■ Data for this exercise:
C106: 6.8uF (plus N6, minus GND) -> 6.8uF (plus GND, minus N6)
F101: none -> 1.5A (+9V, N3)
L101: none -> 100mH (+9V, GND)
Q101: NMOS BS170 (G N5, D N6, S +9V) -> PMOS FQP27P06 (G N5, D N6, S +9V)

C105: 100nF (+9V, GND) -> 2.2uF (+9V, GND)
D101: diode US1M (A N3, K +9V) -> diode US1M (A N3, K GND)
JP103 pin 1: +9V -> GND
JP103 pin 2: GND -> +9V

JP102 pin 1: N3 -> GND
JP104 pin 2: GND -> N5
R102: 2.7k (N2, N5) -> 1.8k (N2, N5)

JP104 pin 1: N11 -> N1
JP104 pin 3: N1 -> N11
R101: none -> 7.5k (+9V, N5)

---

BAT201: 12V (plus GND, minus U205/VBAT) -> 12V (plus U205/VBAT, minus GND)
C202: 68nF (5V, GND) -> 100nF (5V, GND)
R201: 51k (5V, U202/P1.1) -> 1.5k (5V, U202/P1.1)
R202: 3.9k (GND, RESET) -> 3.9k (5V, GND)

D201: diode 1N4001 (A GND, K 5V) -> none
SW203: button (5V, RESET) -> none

--

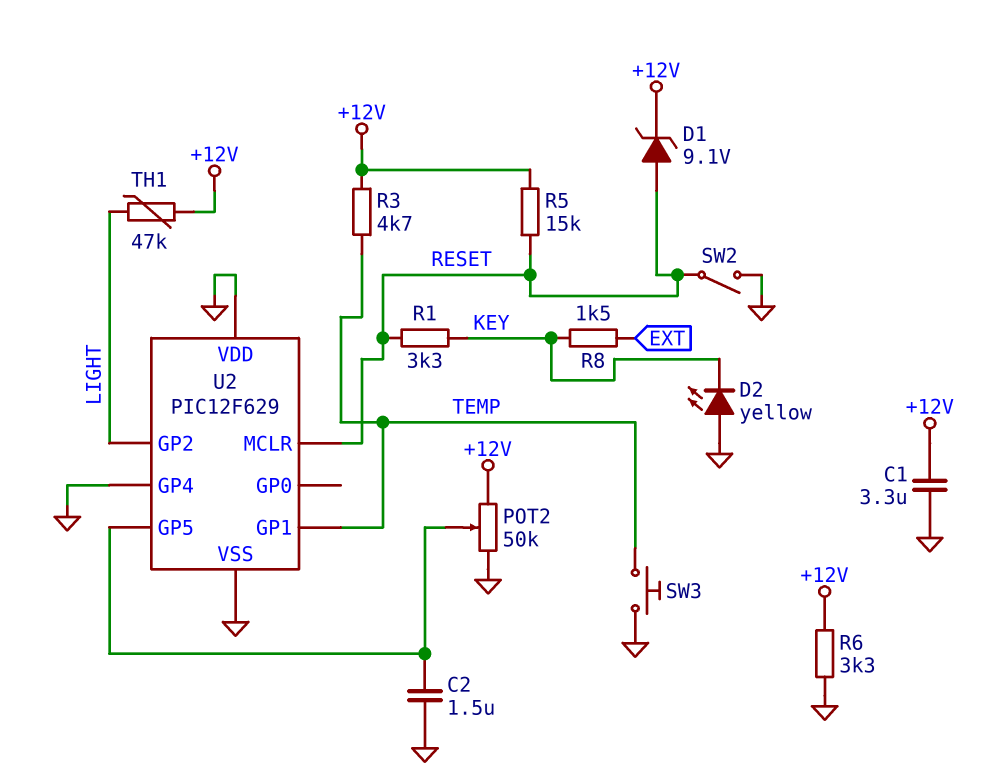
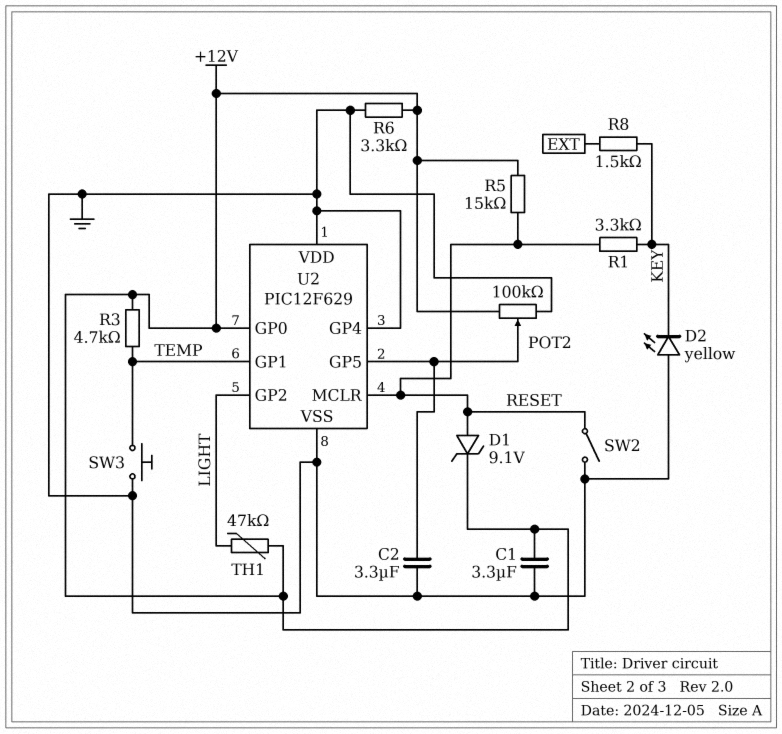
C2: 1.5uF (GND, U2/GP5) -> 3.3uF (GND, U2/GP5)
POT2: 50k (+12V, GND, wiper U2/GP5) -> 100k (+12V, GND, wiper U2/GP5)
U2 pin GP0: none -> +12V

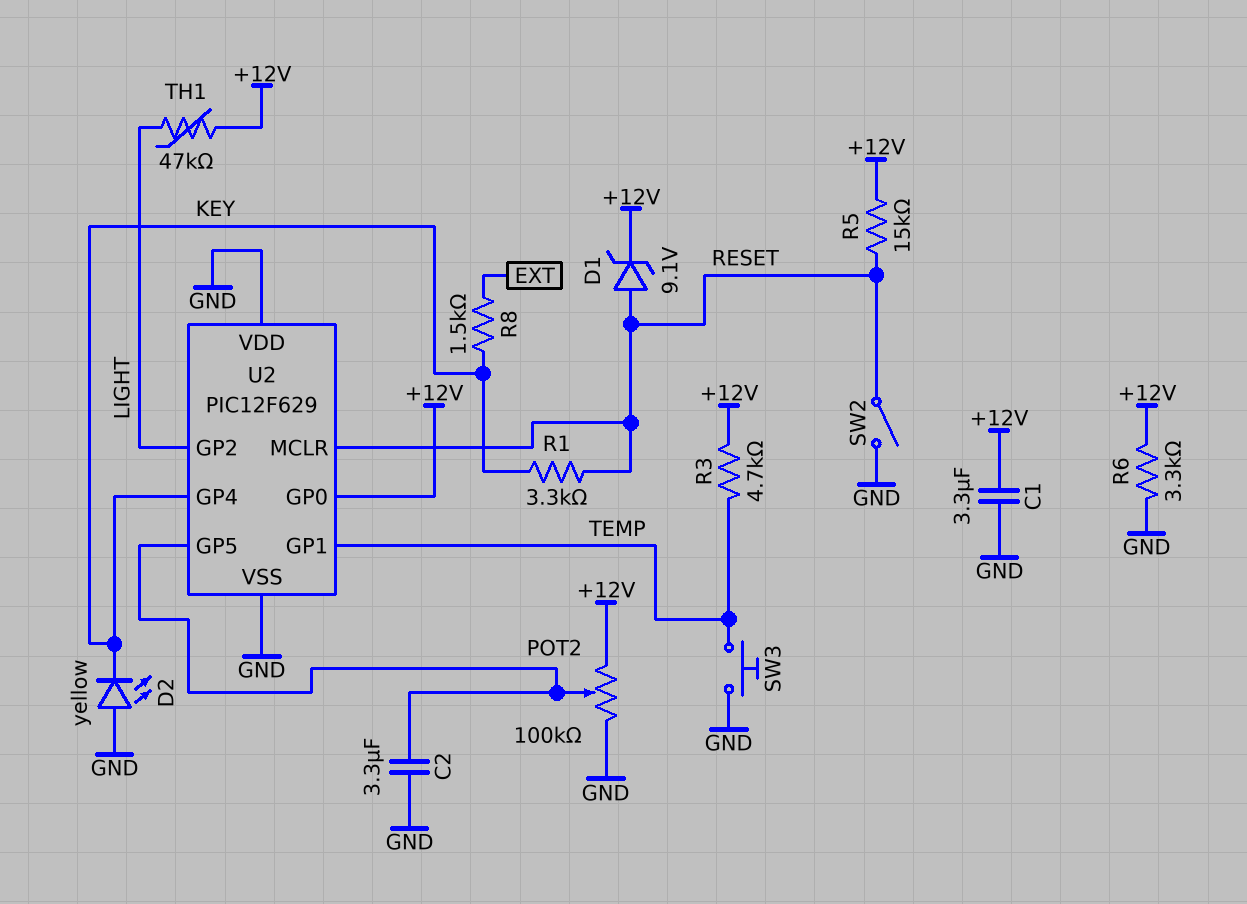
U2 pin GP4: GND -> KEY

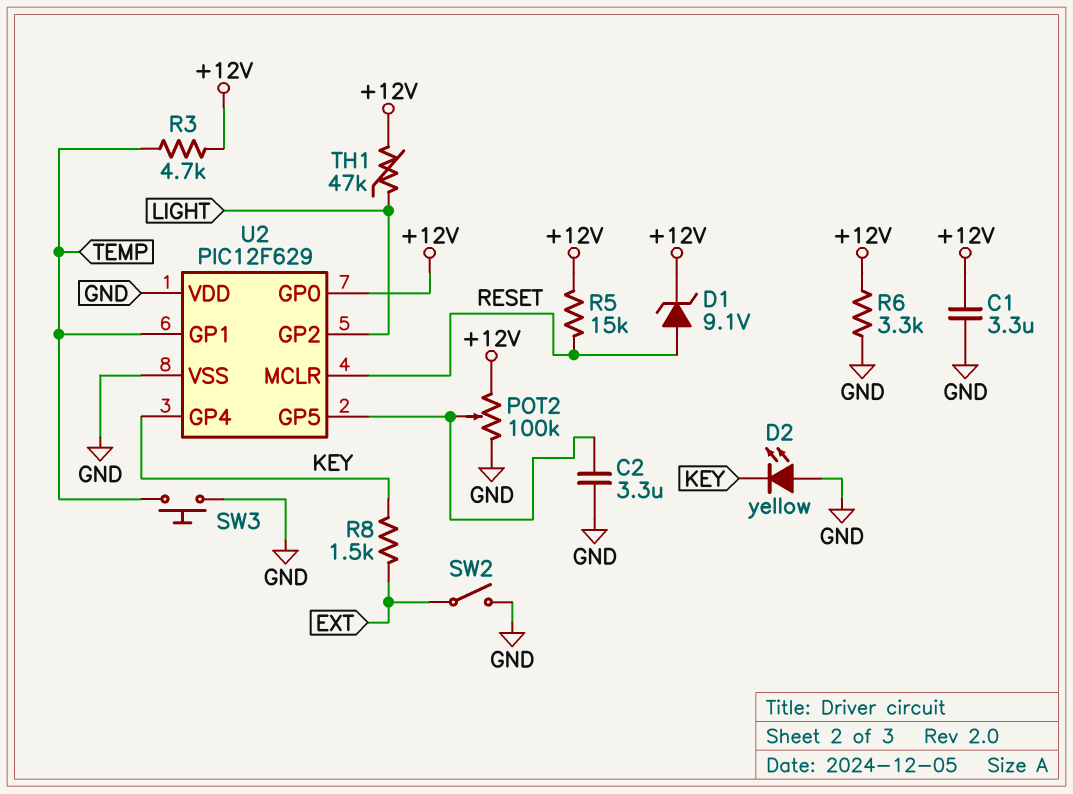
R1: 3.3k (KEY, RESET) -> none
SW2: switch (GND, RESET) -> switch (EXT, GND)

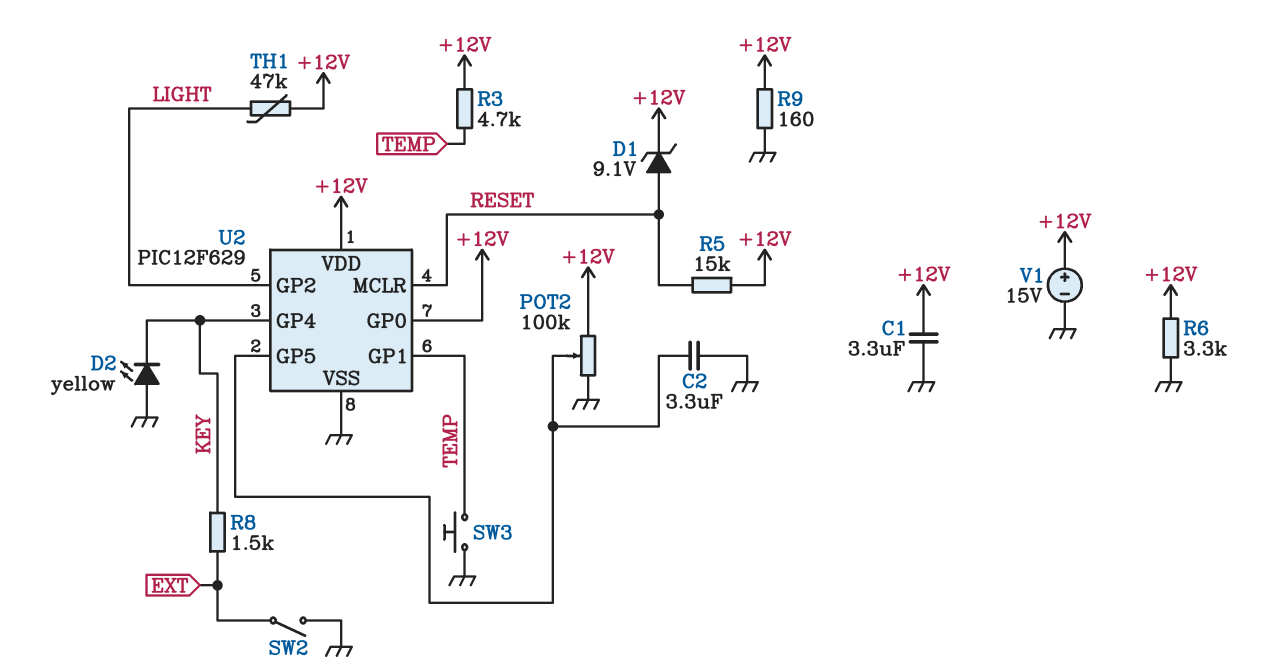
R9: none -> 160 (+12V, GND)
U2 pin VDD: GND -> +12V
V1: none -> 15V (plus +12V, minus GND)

■ Assignment: Anywhere the listing shows the word "minus", copy the full line.

■ Exercise response:
C106: 6.8uF (plus N6, minus GND) -> 6.8uF (plus GND, minus N6)
BAT201: 12V (plus GND, minus U205/VBAT) -> 12V (plus U205/VBAT, minus GND)
V1: none -> 15V (plus +12V, minus GND)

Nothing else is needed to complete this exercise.